* Exercise objective *
Comb through the entries for "bear" and pull out each line that holds it.

* Input for this task *
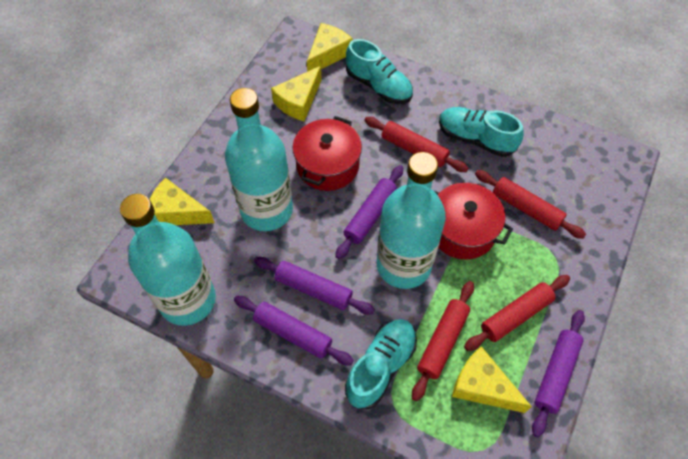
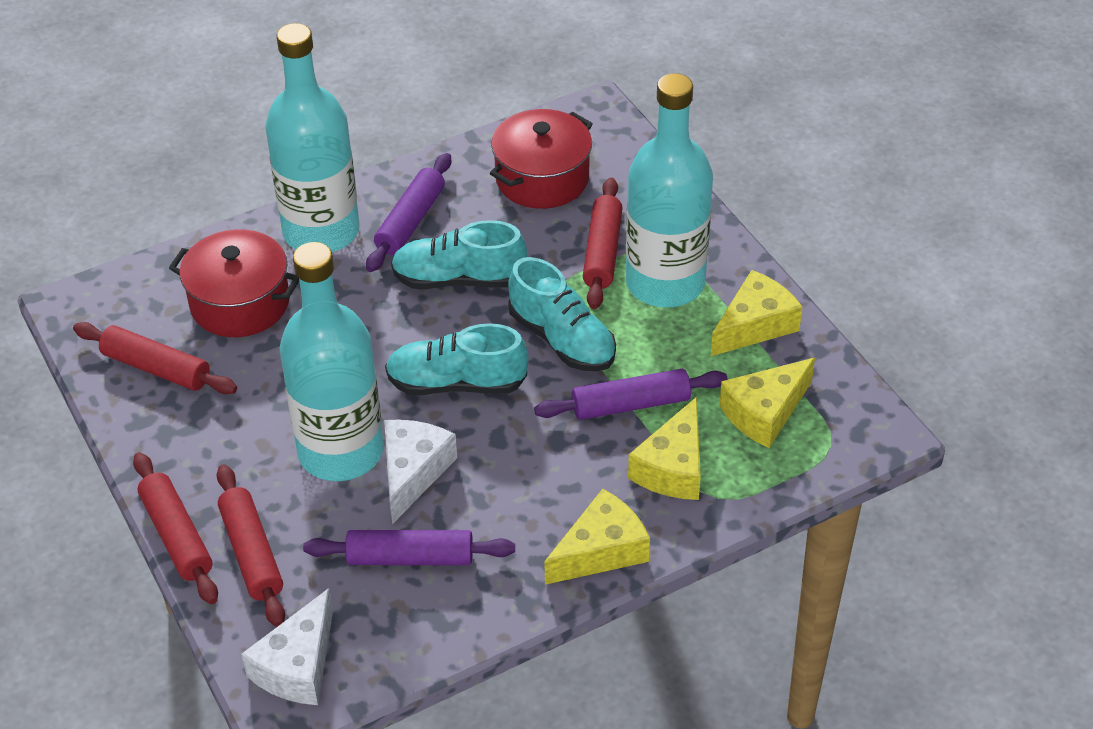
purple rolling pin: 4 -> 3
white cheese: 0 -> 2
--
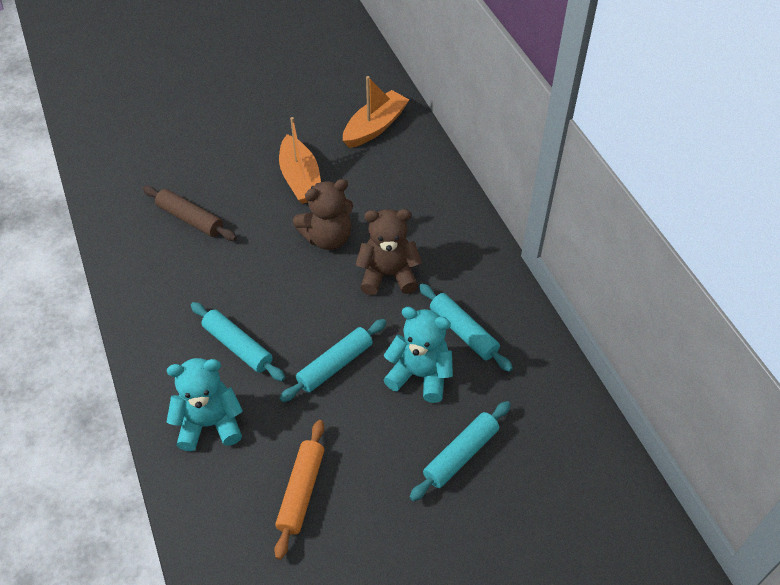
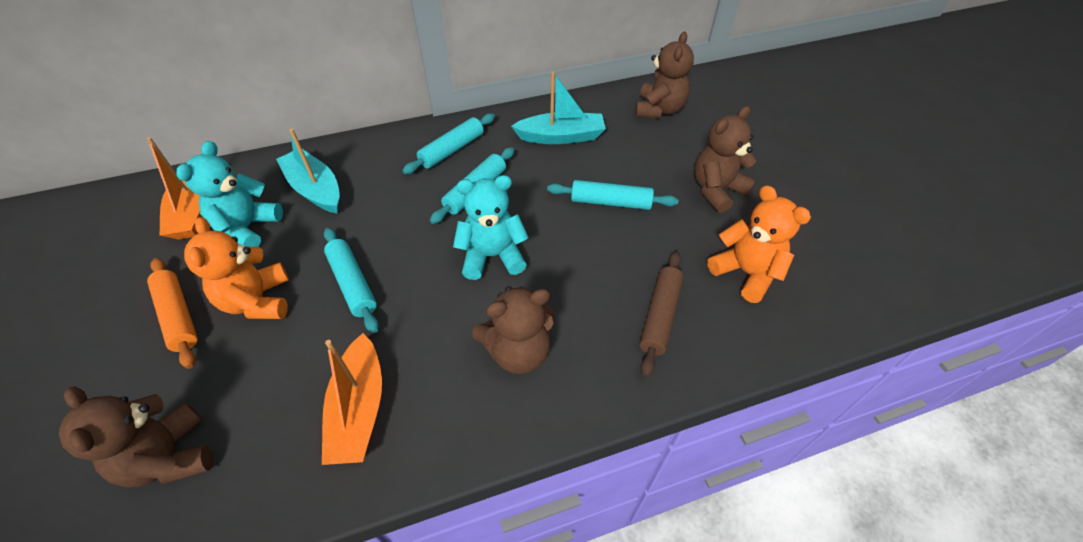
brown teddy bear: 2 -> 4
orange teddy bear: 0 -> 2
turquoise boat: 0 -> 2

* Answer to the problem *
brown teddy bear: 2 -> 4
orange teddy bear: 0 -> 2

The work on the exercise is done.